__Assignment__
Every line in the records below that holds "cake" must be identified and copied.

__Input material__
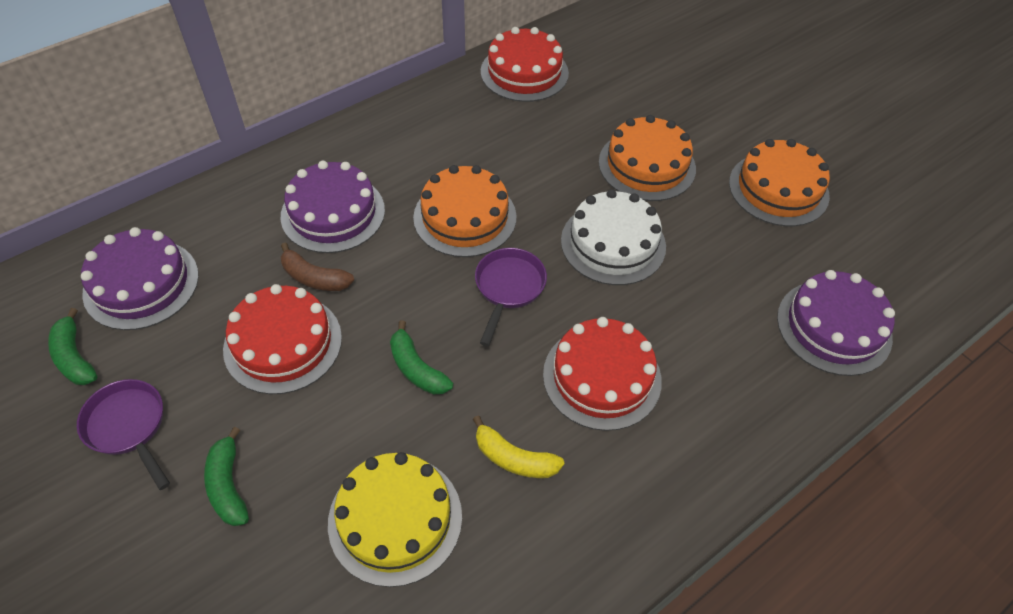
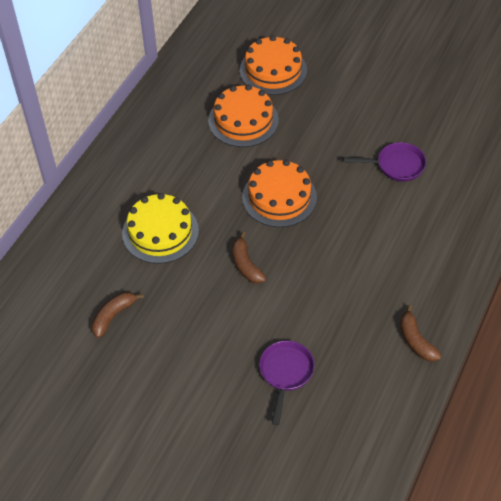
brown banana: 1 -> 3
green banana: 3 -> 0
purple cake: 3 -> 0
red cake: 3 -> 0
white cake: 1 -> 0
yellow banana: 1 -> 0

__Response for this exercise__
purple cake: 3 -> 0
red cake: 3 -> 0
white cake: 1 -> 0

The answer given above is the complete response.